(Object change listings)
====
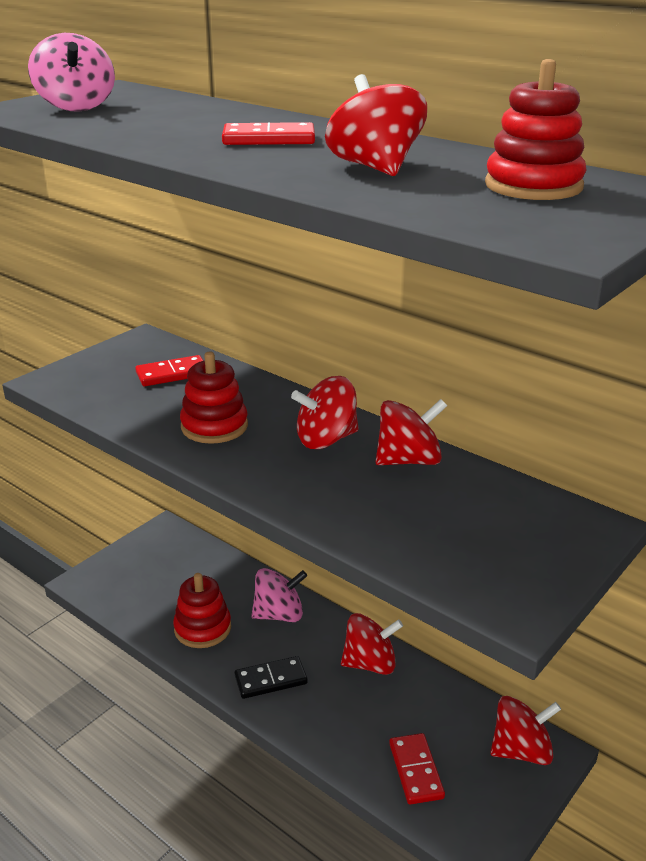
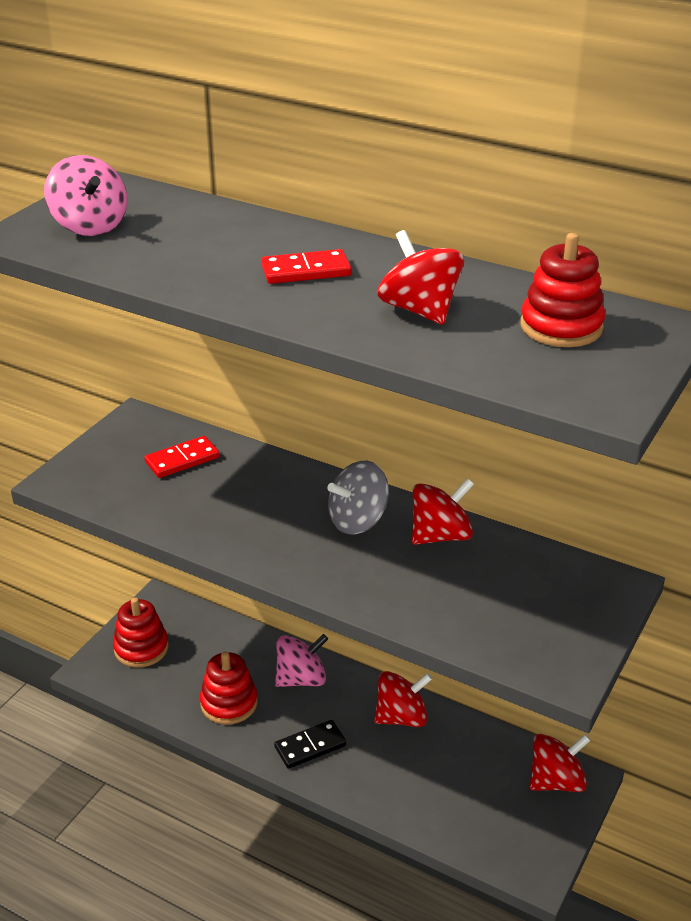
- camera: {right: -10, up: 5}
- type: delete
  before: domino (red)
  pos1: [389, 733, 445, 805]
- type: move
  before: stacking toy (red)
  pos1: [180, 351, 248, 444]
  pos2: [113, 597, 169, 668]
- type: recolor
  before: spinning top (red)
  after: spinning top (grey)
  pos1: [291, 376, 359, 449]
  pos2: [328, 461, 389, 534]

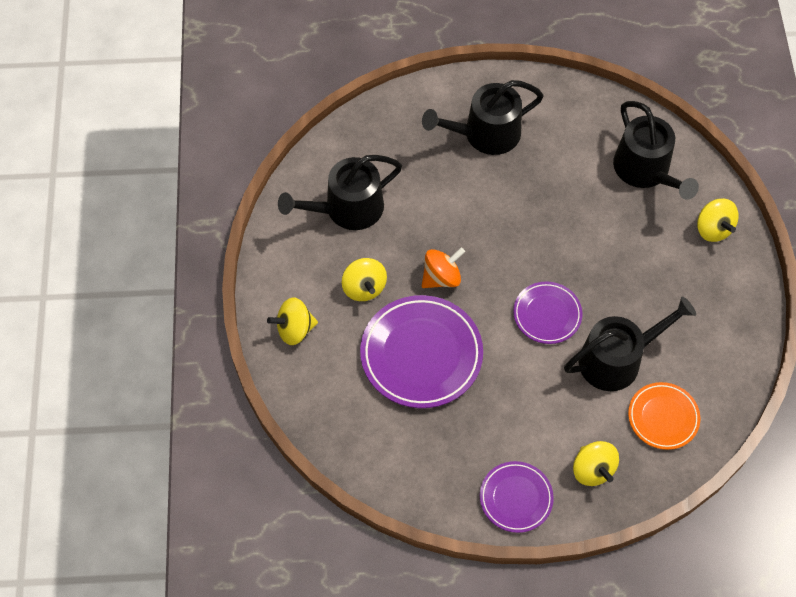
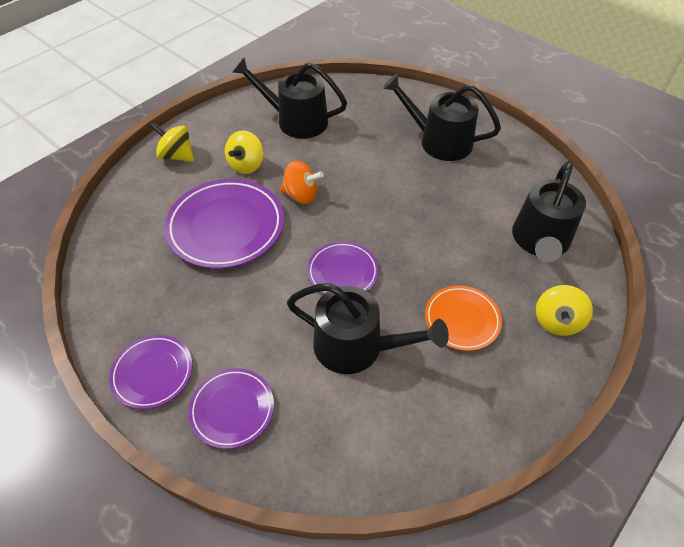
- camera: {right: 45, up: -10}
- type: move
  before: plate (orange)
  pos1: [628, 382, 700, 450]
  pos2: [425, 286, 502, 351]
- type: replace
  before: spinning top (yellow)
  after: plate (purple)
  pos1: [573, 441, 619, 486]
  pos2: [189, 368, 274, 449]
====
What is needed is an exact copy of the entries above, with no images in it.

- camera: {right: -10, up: 5}
- type: delete
  before: domino (red)
  pos1: [389, 733, 445, 805]
- type: move
  before: stacking toy (red)
  pos1: [180, 351, 248, 444]
  pos2: [113, 597, 169, 668]
- type: recolor
  before: spinning top (red)
  after: spinning top (grey)
  pos1: [291, 376, 359, 449]
  pos2: [328, 461, 389, 534]

- camera: {right: 45, up: -10}
- type: move
  before: plate (orange)
  pos1: [628, 382, 700, 450]
  pos2: [425, 286, 502, 351]
- type: replace
  before: spinning top (yellow)
  after: plate (purple)
  pos1: [573, 441, 619, 486]
  pos2: [189, 368, 274, 449]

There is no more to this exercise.